-- Available data follows --
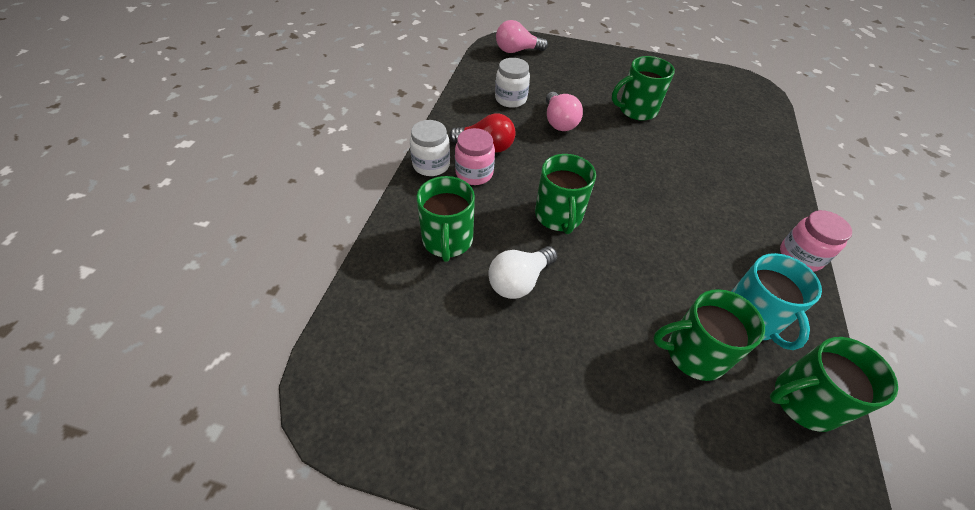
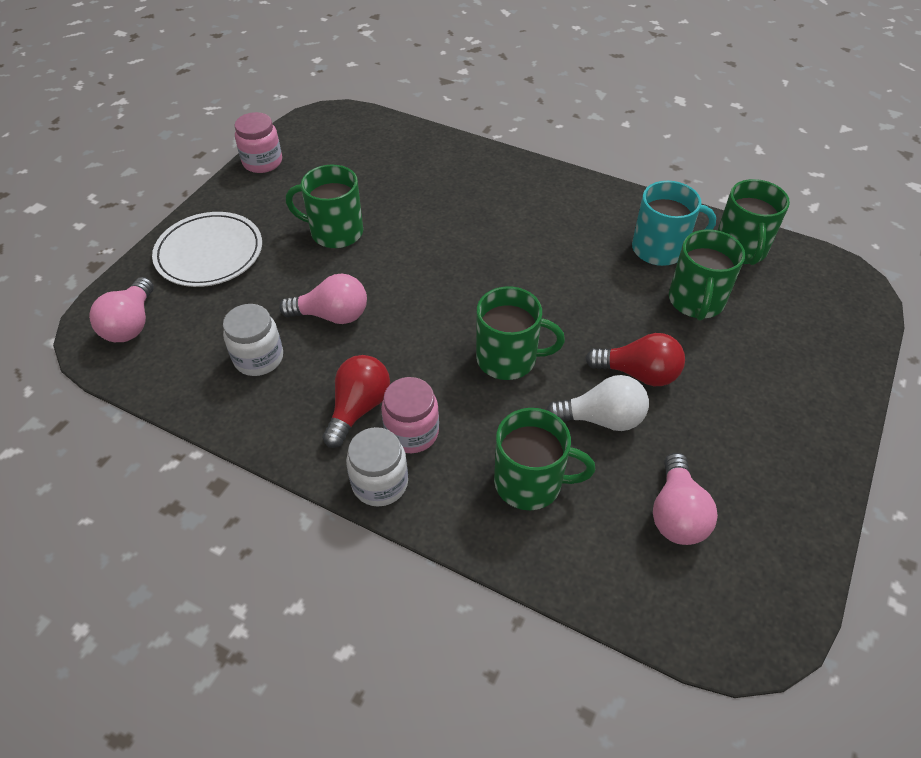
camera: 75 degrees left, 0 degrees up
(436, 339) = (676, 513): none -> pink light bulb
(519, 281) = (602, 418): white light bulb -> white light bulb turned 60 degrees counterclockwise
(578, 306) = (638, 373): none -> red light bulb
(585, 64) = (209, 253): none -> white plate
(636, 110) = (335, 232): green mug -> green mug turned 105 degrees clockwise
(800, 256) = (592, 188): pink jar -> pink jar (262, 162)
-- Available data concluded --
**What the exercise asks:** Please set down, with no changes, the line that contains "(636, 110) = (335, 232): green" and all the lines after it until the entries end; write nothing besides them.

**Response to the task:**
(636, 110) = (335, 232): green mug -> green mug turned 105 degrees clockwise
(800, 256) = (592, 188): pink jar -> pink jar (262, 162)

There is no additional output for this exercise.